> [What to do]: List all lines of the data that include the string "grey".

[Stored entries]
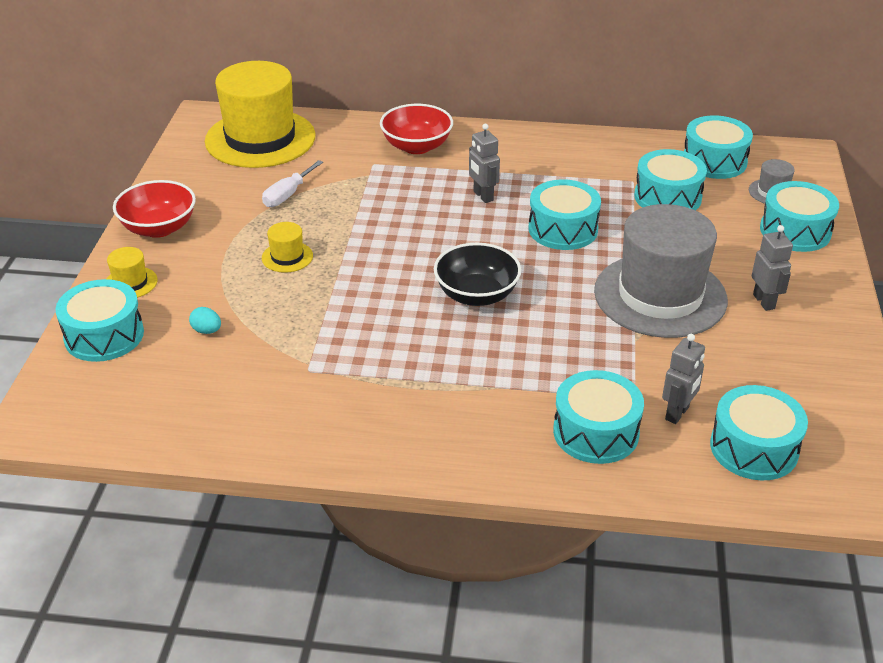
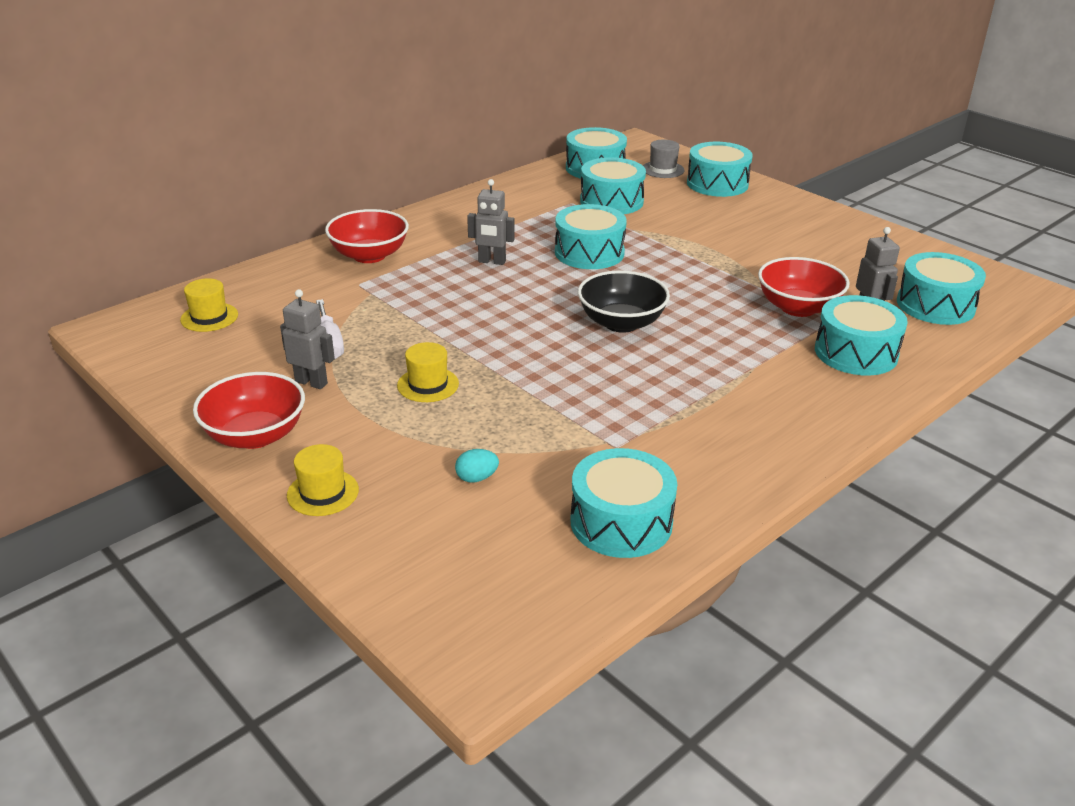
camera: 50 degrees left, 5 degrees down
(104, 335) = (390, 548): turquoise drum -> turquoise drum (621, 522)
(260, 138) = (209, 317): yellow hat -> yellow hat, size x0.41
(629, 370) = (798, 308): none -> red bowl
(660, 295) = (725, 257): grey hat -> none
(764, 301) = (781, 228): grey robot -> grey robot (311, 382)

> [Answer to this task]:
(660, 295) = (725, 257): grey hat -> none
(764, 301) = (781, 228): grey robot -> grey robot (311, 382)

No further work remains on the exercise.